Task details: Among the following entries, say how many lines contain the word "purple"; the answer is a number and nothing else.

=== Begin Enclosure ===

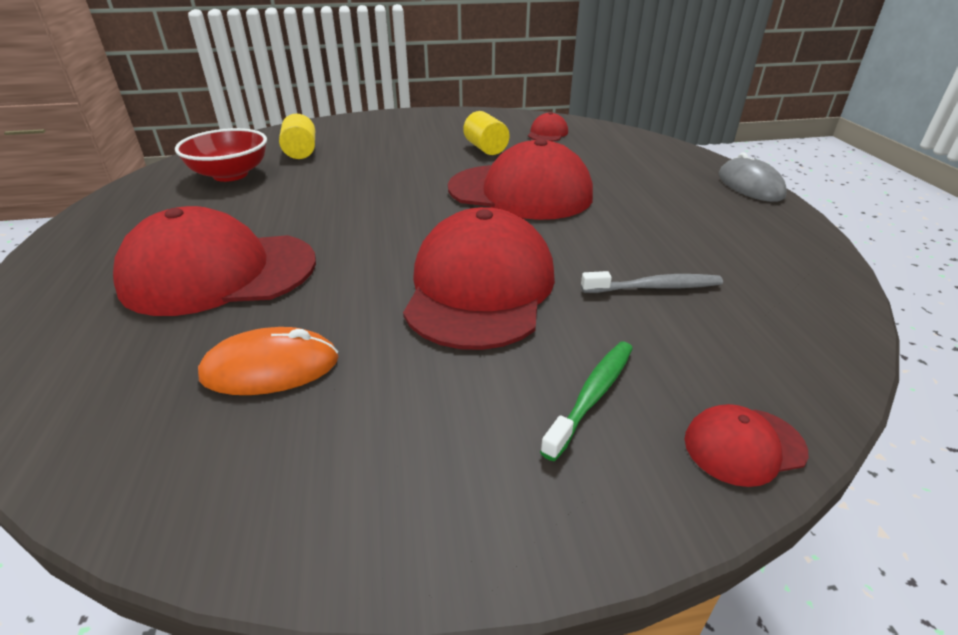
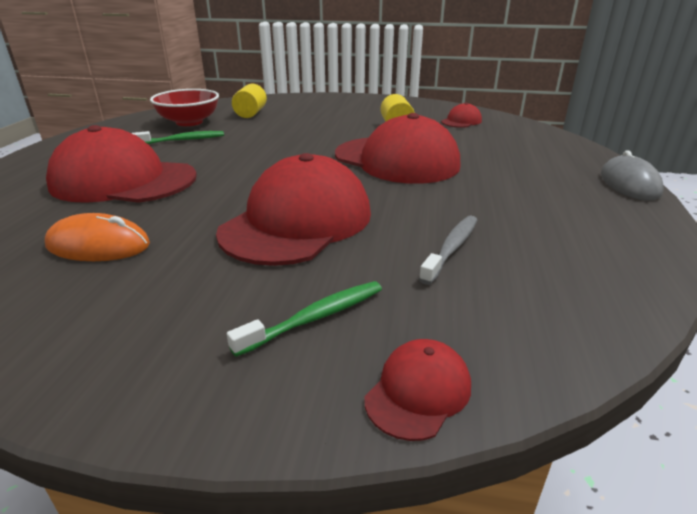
camera: 20 degrees right, 5 degrees down
(246, 202) = (183, 140): none -> green toothbrush
(655, 287) = (451, 248): grey toothbrush -> grey toothbrush turned 75 degrees counterclockwise
(743, 446) = (418, 391): red cap -> red cap turned 120 degrees clockwise

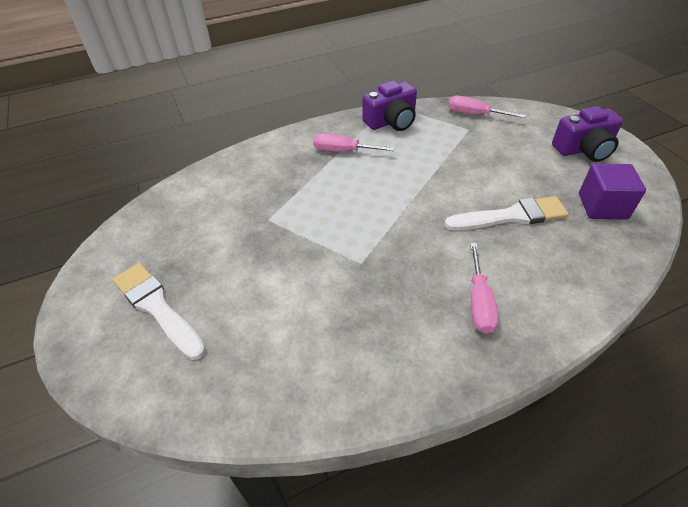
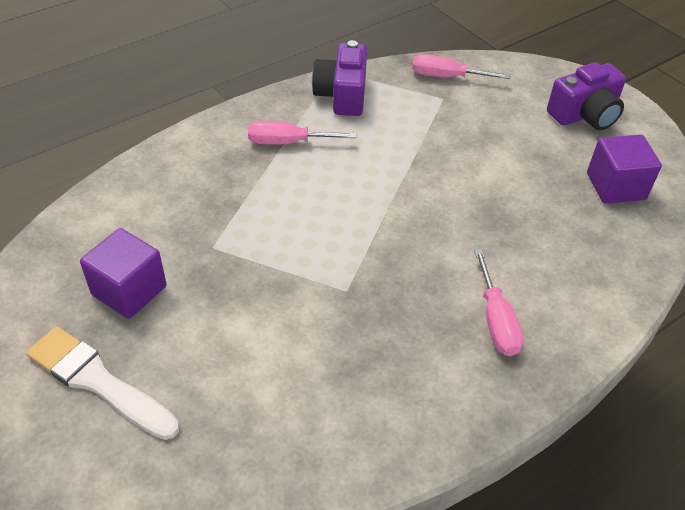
camera: 15 degrees left, 0 degrees up
(199, 244) = (129, 290): none -> purple cube
(391, 121) = (342, 95): purple camera -> purple camera turned 135 degrees clockwise
(510, 216) = (513, 210): white brush -> none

=== End Enclosure ===

Answer section: 2